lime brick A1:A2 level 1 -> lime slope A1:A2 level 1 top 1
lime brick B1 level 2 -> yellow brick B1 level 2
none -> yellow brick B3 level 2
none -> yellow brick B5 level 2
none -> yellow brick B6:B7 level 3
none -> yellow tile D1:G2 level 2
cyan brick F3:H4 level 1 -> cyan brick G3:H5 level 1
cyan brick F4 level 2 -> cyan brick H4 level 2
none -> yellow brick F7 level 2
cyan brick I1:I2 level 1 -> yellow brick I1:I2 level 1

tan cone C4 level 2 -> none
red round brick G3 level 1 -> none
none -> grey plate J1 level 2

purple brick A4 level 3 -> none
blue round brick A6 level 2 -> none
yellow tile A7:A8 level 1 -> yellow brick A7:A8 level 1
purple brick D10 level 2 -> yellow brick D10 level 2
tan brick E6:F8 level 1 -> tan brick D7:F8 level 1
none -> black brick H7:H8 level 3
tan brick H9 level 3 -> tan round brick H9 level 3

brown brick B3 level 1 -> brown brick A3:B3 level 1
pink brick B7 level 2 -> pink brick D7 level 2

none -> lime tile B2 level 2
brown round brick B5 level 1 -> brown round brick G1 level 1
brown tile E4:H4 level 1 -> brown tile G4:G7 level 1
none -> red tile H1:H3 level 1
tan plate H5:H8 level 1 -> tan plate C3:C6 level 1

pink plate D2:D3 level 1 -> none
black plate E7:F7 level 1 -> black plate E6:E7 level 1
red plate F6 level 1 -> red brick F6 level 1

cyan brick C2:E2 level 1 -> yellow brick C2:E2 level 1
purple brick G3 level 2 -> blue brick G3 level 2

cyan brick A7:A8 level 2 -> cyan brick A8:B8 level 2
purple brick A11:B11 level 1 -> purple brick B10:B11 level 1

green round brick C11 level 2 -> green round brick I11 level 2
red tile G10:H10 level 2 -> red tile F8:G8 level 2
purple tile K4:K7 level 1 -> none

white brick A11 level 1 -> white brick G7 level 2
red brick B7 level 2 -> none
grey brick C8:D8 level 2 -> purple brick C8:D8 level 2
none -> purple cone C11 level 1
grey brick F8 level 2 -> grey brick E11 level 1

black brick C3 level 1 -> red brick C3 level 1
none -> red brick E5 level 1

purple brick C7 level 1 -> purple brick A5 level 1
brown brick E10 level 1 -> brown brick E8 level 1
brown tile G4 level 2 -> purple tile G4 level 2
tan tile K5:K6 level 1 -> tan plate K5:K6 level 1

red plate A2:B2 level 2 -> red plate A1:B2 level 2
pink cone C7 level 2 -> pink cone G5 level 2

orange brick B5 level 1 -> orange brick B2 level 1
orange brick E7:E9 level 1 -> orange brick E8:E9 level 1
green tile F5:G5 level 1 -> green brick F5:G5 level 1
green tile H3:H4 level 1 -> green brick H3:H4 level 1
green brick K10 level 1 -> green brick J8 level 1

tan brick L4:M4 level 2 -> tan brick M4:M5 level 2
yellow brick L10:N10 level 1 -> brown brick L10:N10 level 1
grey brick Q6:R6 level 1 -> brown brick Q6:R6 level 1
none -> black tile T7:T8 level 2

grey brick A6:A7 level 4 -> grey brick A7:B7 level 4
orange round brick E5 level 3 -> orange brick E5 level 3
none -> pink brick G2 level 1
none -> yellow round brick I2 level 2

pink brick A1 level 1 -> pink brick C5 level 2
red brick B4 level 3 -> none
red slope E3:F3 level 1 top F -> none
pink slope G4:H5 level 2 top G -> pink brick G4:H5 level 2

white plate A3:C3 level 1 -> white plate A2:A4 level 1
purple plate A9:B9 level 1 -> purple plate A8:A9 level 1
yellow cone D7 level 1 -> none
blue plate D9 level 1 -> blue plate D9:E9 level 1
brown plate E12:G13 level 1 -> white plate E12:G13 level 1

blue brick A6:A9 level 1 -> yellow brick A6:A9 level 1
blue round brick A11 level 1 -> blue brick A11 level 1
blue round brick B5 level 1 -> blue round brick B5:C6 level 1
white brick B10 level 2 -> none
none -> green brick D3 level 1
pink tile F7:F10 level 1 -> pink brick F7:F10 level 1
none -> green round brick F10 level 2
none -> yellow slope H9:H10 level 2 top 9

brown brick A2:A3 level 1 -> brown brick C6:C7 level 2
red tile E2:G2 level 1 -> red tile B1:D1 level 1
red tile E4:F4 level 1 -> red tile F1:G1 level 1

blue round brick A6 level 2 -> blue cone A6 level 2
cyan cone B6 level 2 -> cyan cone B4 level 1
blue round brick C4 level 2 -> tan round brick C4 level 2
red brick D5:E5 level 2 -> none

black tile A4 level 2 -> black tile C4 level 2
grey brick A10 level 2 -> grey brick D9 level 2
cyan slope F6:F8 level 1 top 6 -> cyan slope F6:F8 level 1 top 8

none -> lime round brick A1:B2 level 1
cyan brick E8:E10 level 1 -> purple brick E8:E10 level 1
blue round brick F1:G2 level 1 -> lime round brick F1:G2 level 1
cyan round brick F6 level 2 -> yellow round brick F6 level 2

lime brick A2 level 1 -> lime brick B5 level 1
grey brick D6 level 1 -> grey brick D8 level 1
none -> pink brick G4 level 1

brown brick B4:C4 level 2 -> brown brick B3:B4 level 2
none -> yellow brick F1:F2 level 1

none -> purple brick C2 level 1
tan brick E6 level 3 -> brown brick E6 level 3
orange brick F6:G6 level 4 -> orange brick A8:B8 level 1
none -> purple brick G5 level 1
****************
-- WHAT THIS TASK INVOLVES --
Copy out only the lines of the records above from the one with "brown brick E10" through the one with "orange brick B5", exactly as they stand, both included.

-- RESPONSE TO THE TASK --
brown brick E10 level 1 -> brown brick E8 level 1
brown tile G4 level 2 -> purple tile G4 level 2
tan tile K5:K6 level 1 -> tan plate K5:K6 level 1

red plate A2:B2 level 2 -> red plate A1:B2 level 2
pink cone C7 level 2 -> pink cone G5 level 2

orange brick B5 level 1 -> orange brick B2 level 1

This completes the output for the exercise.